- Opening Delimiter -
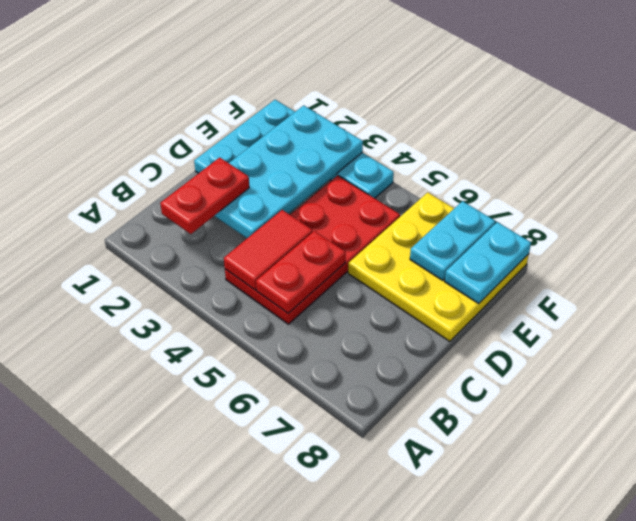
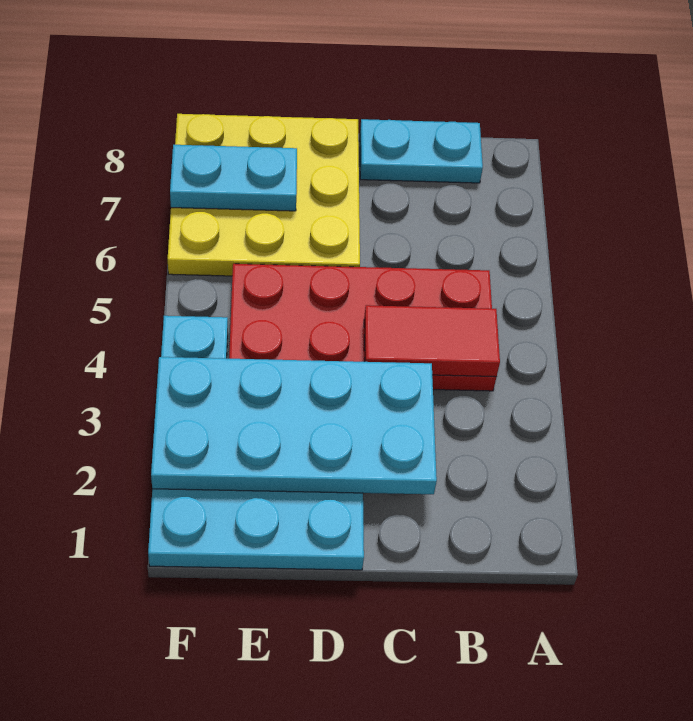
red plate B2:C2 level 3 -> none
red plate B5:C5 level 2 -> none
cyan plate E8:F8 level 2 -> cyan plate B8:C8 level 1

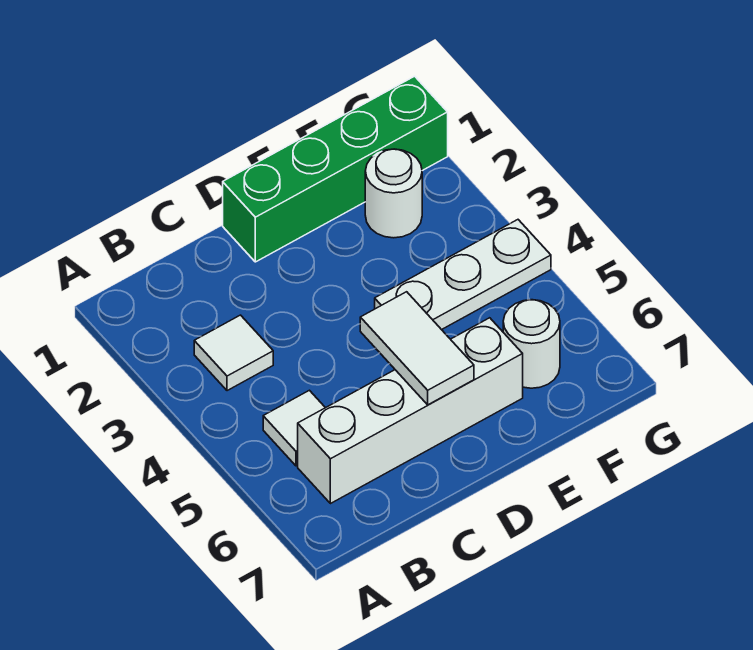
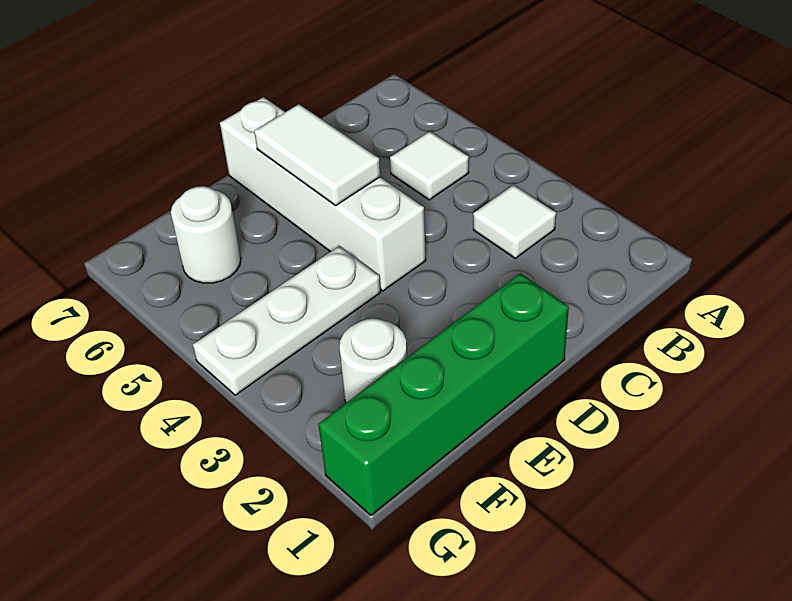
white brick B6:E6 level 1 -> white brick D4:D7 level 1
- Closing Delimiter -
Pictures stay out; everything else in the listing above gets restated word for word.

red plate B2:C2 level 3 -> none
red plate B5:C5 level 2 -> none
cyan plate E8:F8 level 2 -> cyan plate B8:C8 level 1

white brick B6:E6 level 1 -> white brick D4:D7 level 1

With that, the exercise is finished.